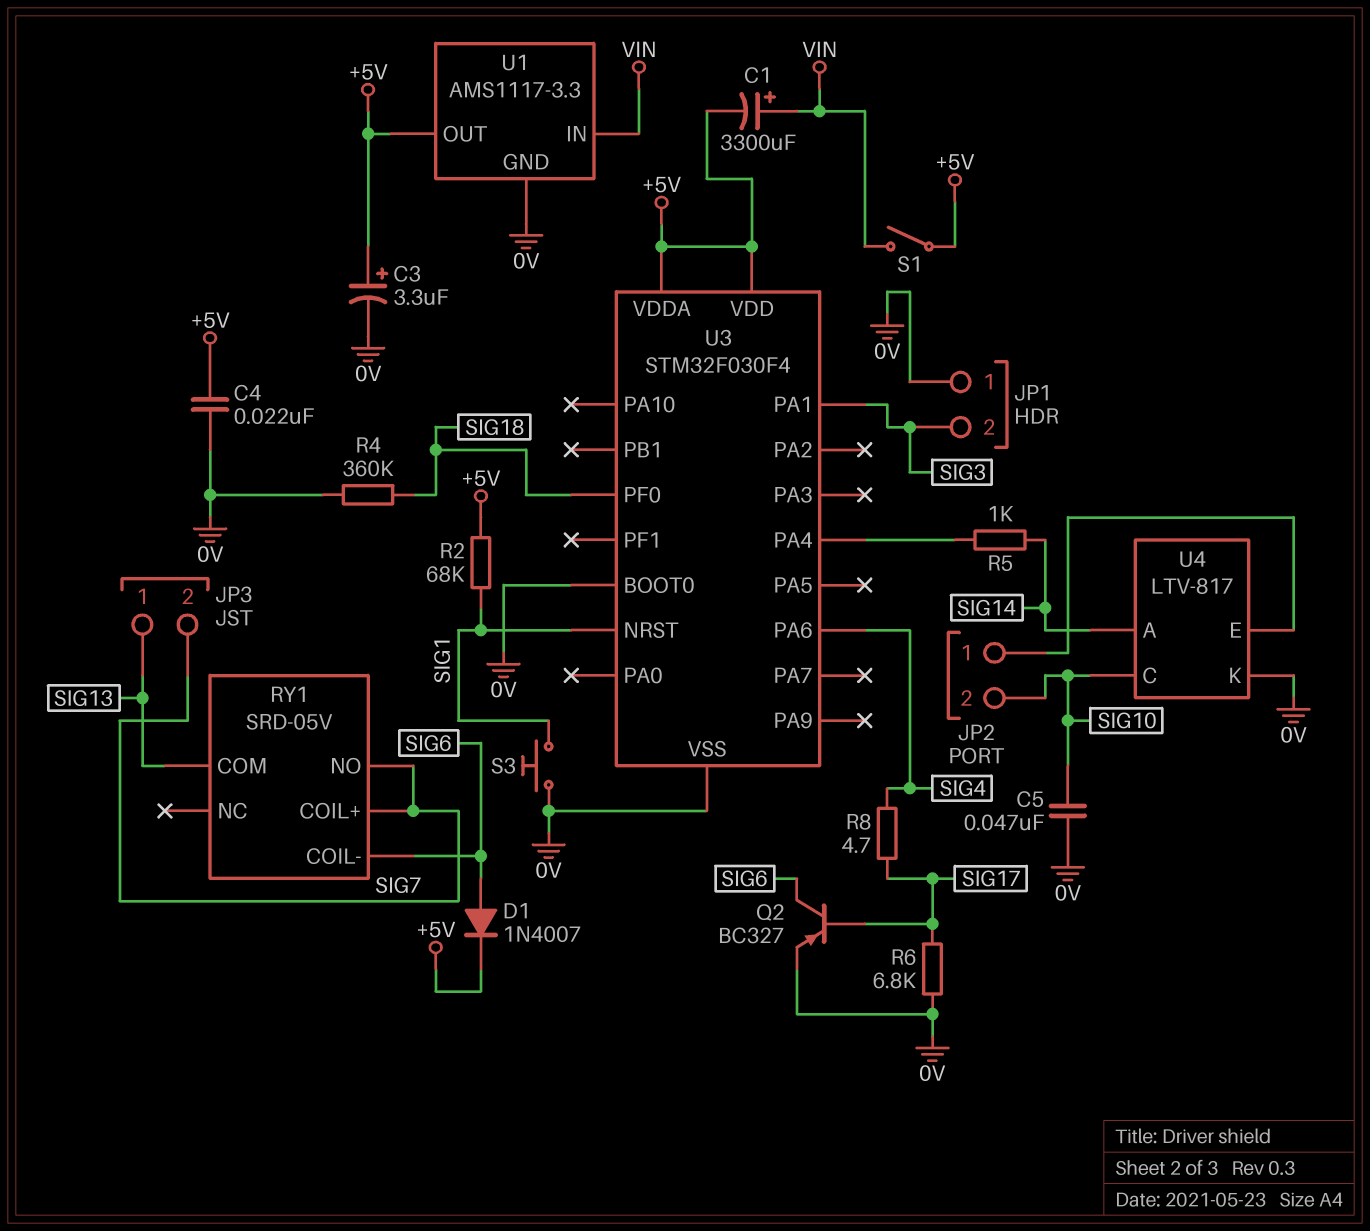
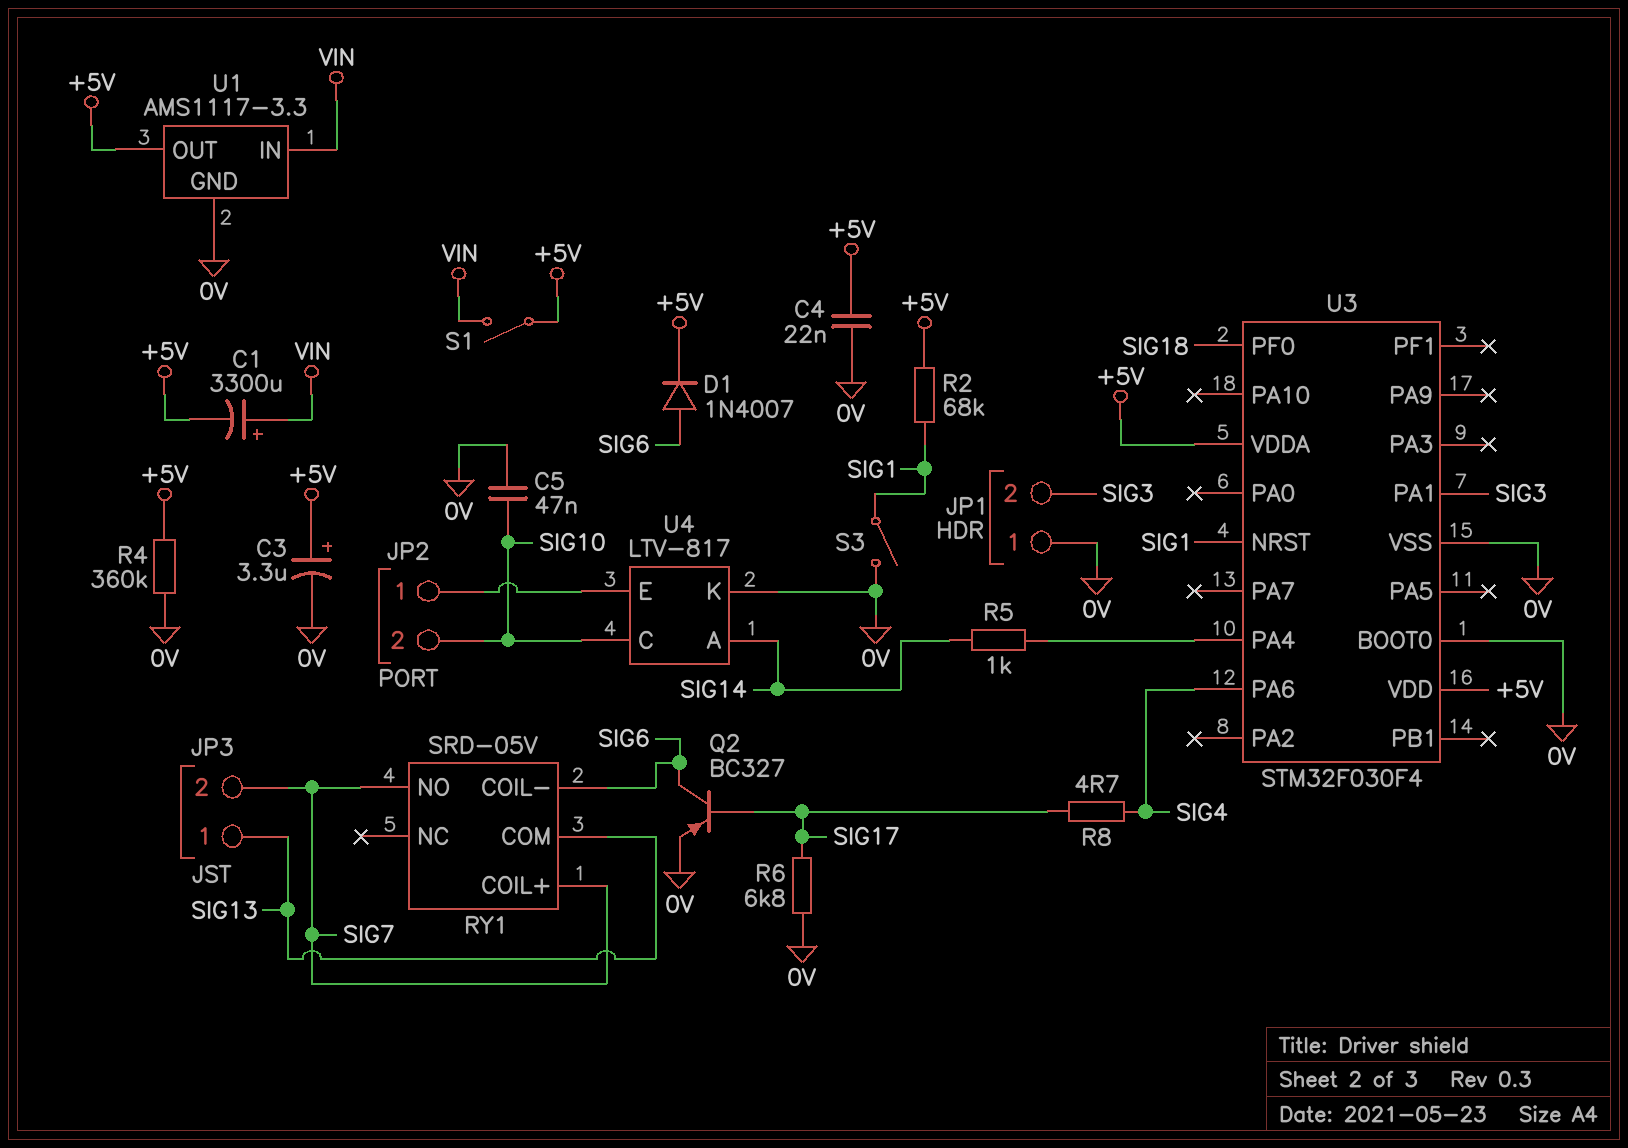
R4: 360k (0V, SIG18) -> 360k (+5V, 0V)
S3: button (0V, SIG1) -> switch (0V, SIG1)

◇ ◇ ◇ ◇ ◇

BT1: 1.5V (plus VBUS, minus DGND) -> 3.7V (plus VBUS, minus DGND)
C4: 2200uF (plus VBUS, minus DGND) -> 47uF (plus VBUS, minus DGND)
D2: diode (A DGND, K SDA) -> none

◇ ◇ ◇ ◇ ◇

### Problem
Reproduce every line of the listing above in which the string "VBUS" appears.

### Output for this exercise
BT1: 1.5V (plus VBUS, minus DGND) -> 3.7V (plus VBUS, minus DGND)
C4: 2200uF (plus VBUS, minus DGND) -> 47uF (plus VBUS, minus DGND)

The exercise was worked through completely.